◆ WHAT THE EXERCISE ASKS
In the listing below, a line holding "The second view lost" and a line holding "The second view gained the can/royal" mark the range. Retype both exactly, with all lines between them.

◆ DATA PROVIDED
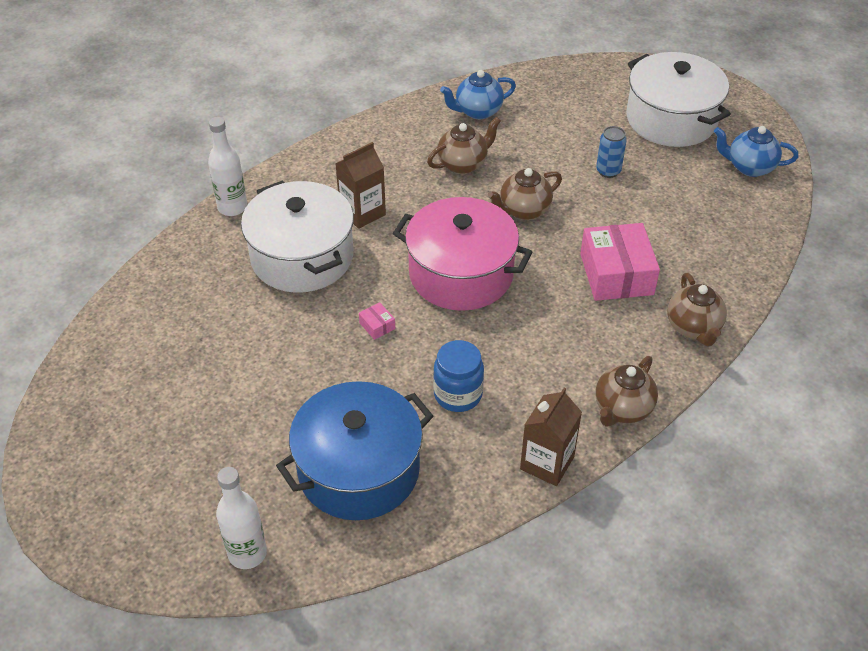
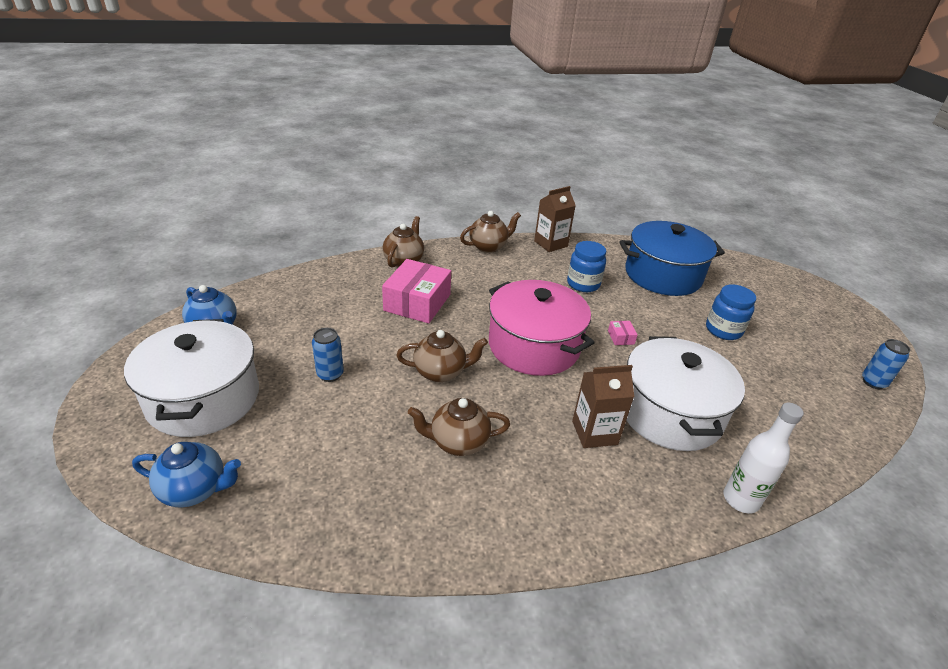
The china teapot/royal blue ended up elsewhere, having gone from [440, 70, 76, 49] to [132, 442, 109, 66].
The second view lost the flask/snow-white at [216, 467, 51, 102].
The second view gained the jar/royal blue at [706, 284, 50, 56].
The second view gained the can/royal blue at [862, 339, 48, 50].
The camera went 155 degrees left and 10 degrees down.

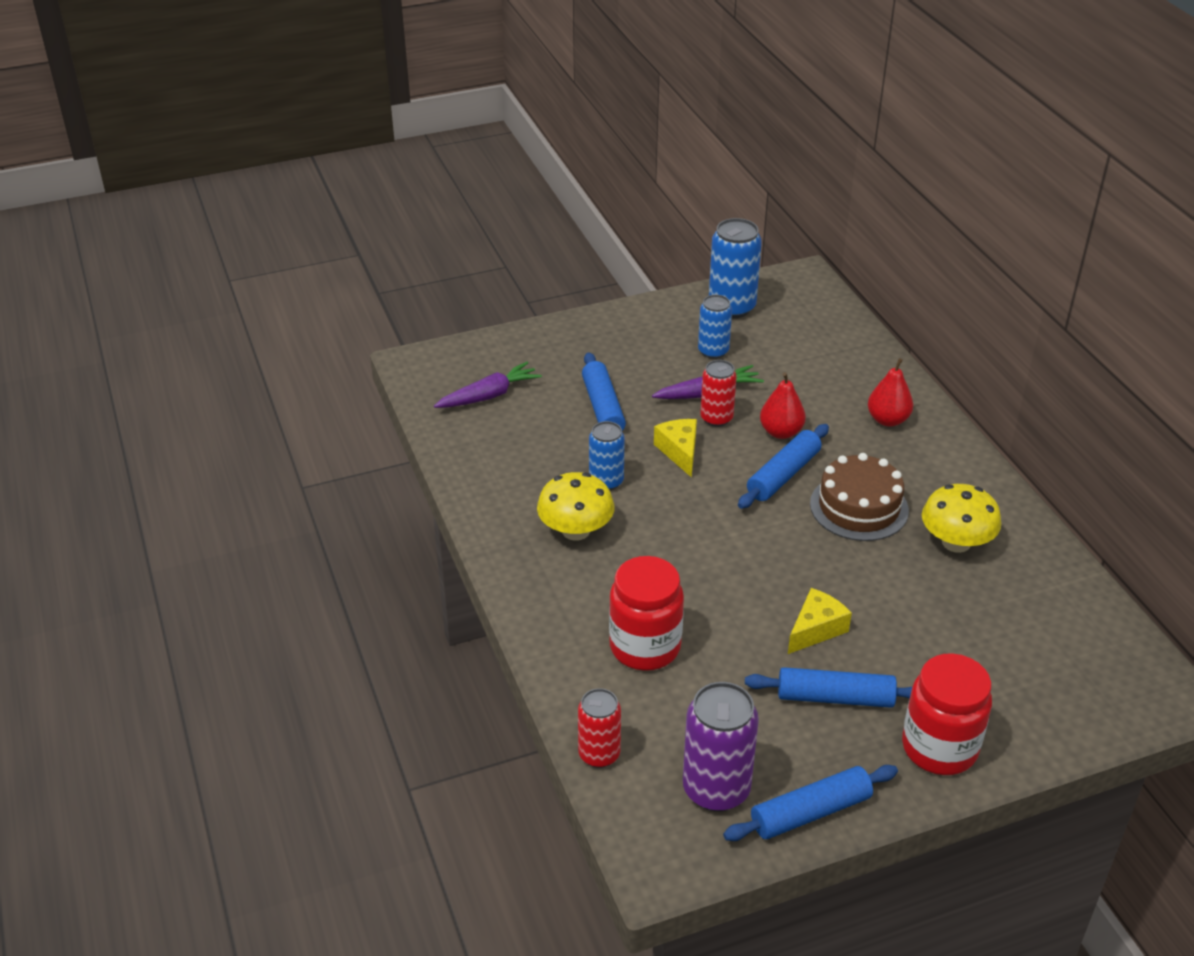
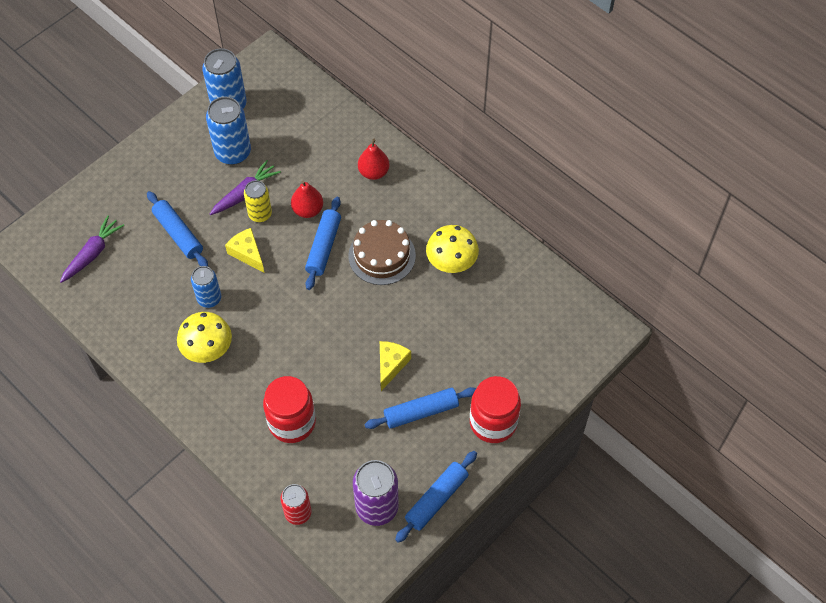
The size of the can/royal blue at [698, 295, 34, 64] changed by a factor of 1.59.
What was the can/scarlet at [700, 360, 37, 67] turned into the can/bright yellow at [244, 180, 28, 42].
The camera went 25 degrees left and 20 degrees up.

◆ TASK ANSWER
The second view lost the flask/snow-white at [216, 467, 51, 102].
The second view gained the jar/royal blue at [706, 284, 50, 56].
The second view gained the can/royal blue at [862, 339, 48, 50].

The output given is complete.